- Task details
Show only those lines of the entries where the string "rolling" is found.

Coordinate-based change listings

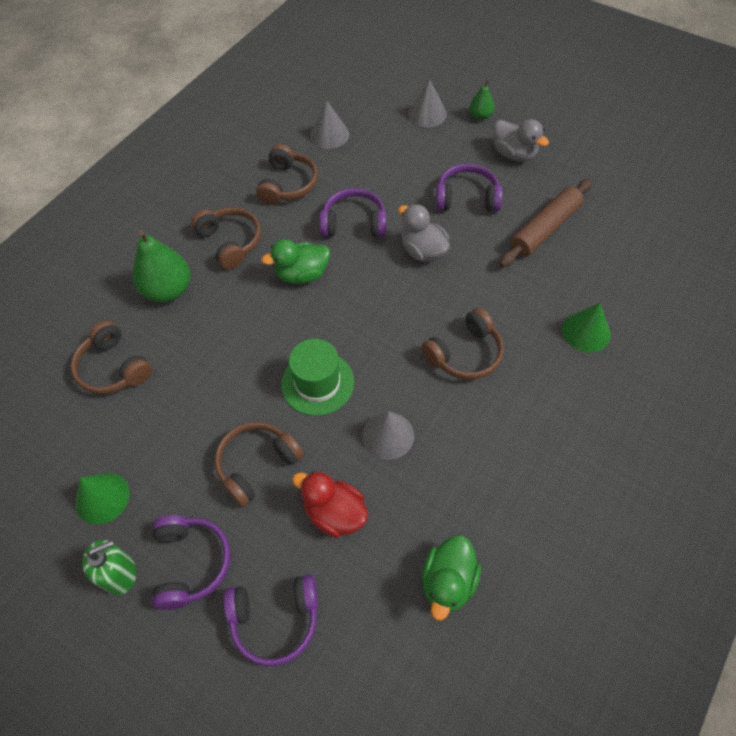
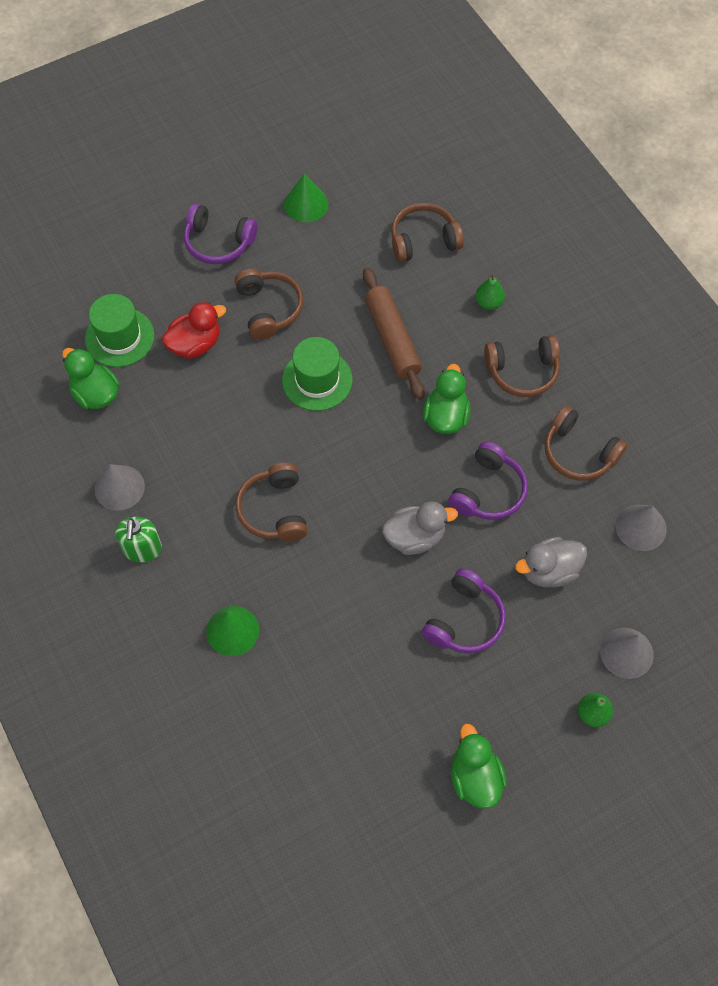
camera: 115 degrees right, 5 degrees up
(119, 573) = (239, 200): green soap dispenser -> green soap dispenser (142, 549)
(168, 290) = (488, 303): green pear -> green pear, size x0.53
(275, 619) = (145, 278): purple headphones -> none
(367, 599) = (119, 337): none -> green hat
(388, 435) = (235, 410): grey cone -> grey cone (119, 487)
(514, 154) = (506, 713): grey duck -> grey duck (549, 571)
(544, 229) = (377, 674): brown rolling pin -> brown rolling pin (392, 338)
(568, 153) = (475, 777): none -> green duck

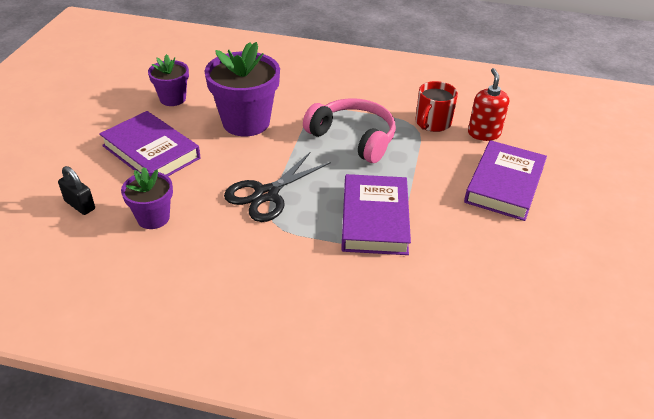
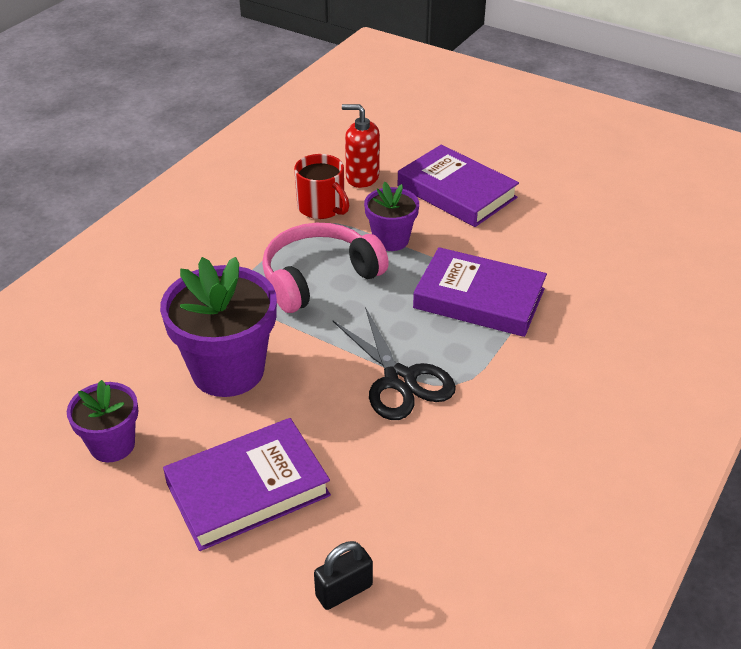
camera: 70 degrees left, 0 degrees up
(153, 218) = (405, 503): purple flower pot -> purple flower pot (391, 240)

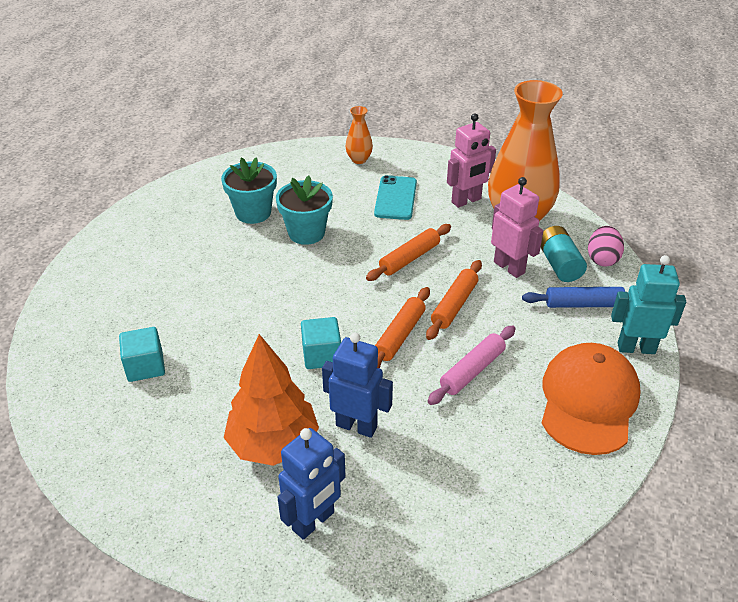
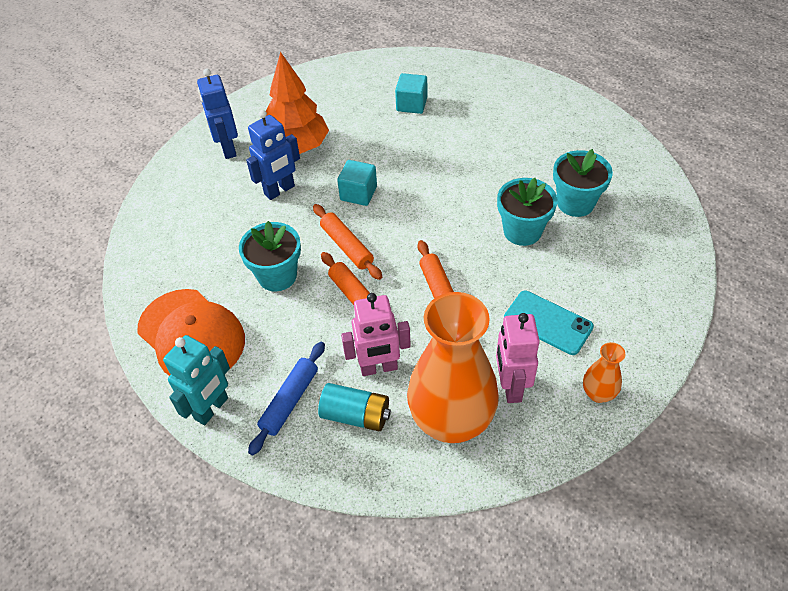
camera: 120 degrees right, 10 degrees up
(359, 159) = (643, 319): orange vase -> orange vase (598, 393)
(472, 371) = (277, 276): pink rolling pin -> turquoise flower pot
(602, 259) = (338, 463): pink egg -> none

- Written solution
(544, 229) = (377, 674): brown rolling pin -> brown rolling pin (392, 338)
(472, 371) = (277, 276): pink rolling pin -> turquoise flower pot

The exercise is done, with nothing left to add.